▶ What you will do
Show every line from the entries that follow which holds the word "none".
START Data for the task
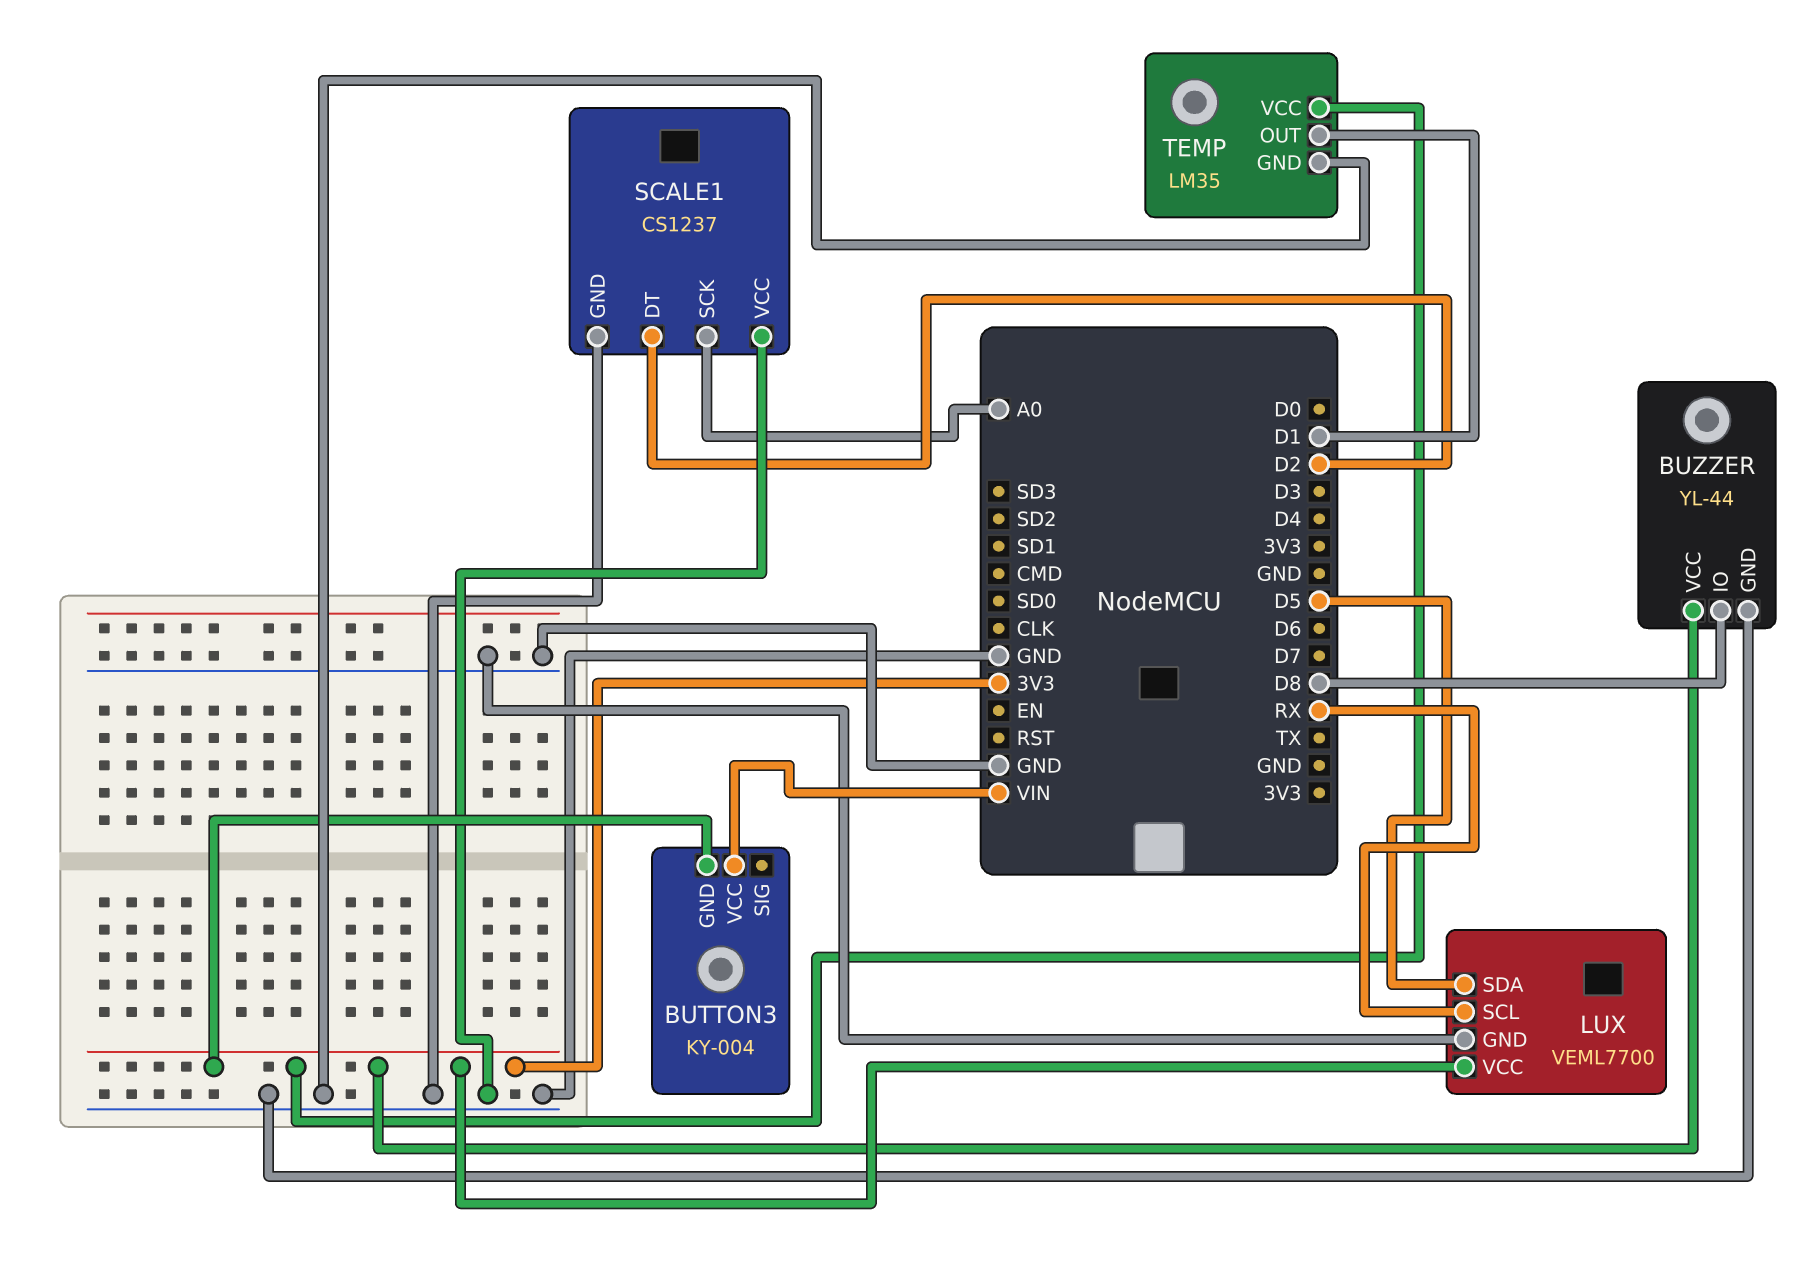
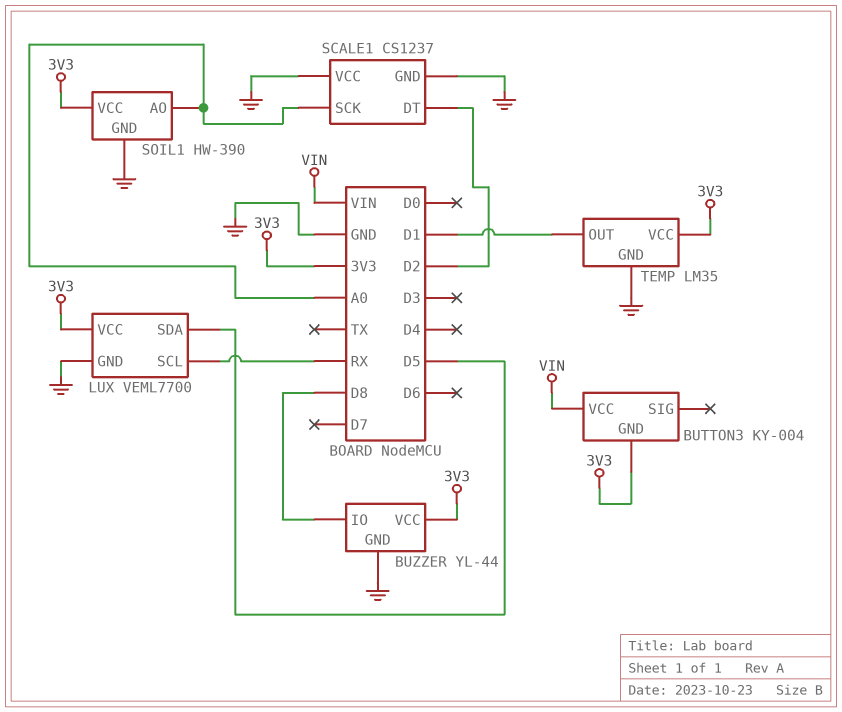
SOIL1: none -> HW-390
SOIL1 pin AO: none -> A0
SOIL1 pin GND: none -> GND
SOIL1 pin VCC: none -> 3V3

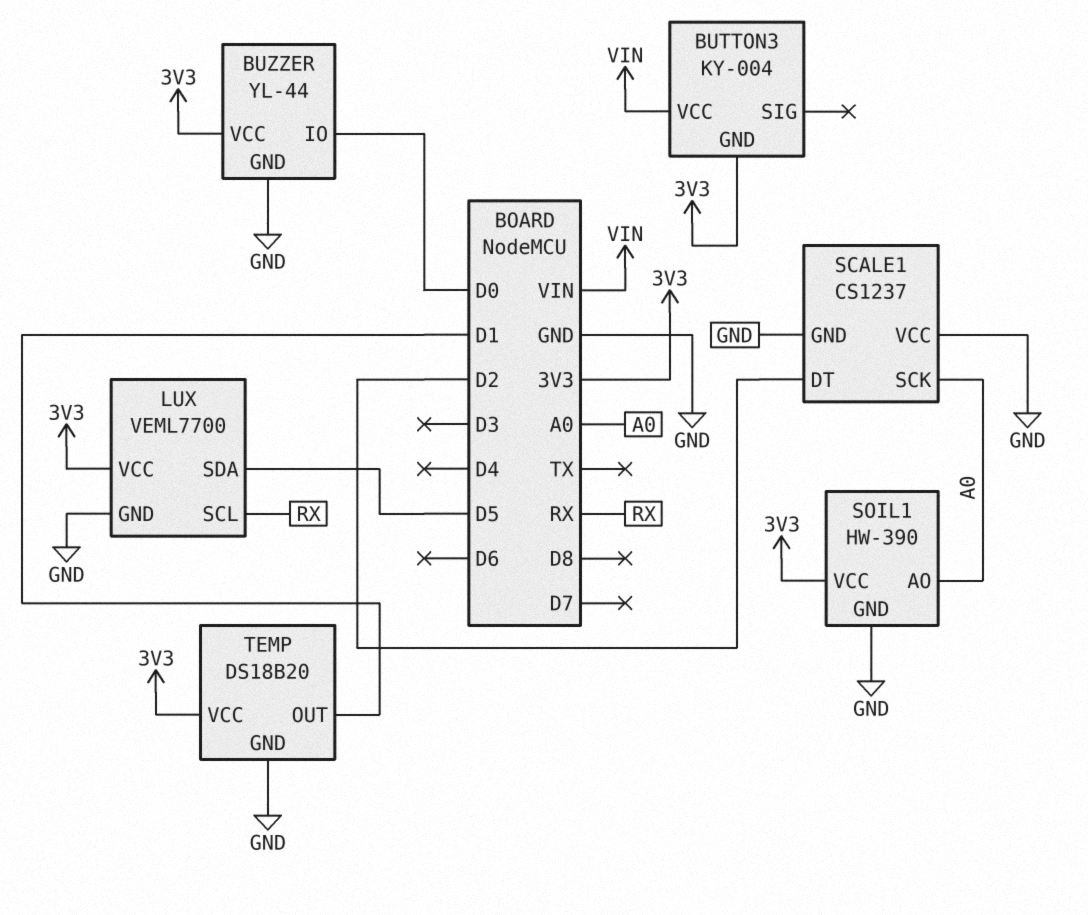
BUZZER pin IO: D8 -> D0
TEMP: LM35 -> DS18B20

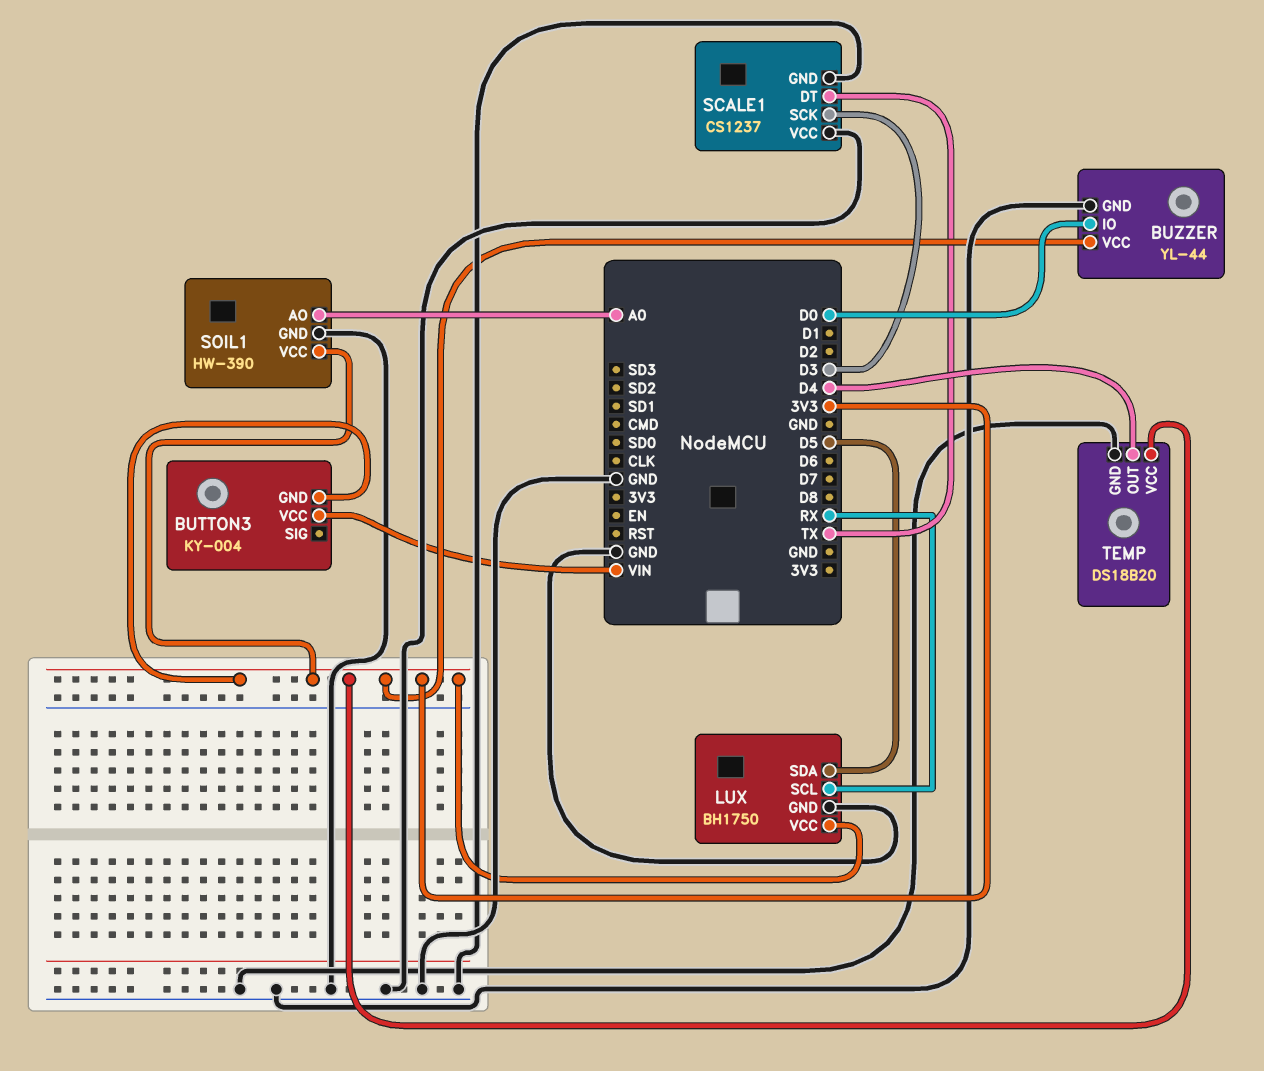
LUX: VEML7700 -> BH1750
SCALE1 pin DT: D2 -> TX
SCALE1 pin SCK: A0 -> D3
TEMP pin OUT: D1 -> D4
END Data for the task
▶ Written response
SOIL1: none -> HW-390
SOIL1 pin AO: none -> A0
SOIL1 pin GND: none -> GND
SOIL1 pin VCC: none -> 3V3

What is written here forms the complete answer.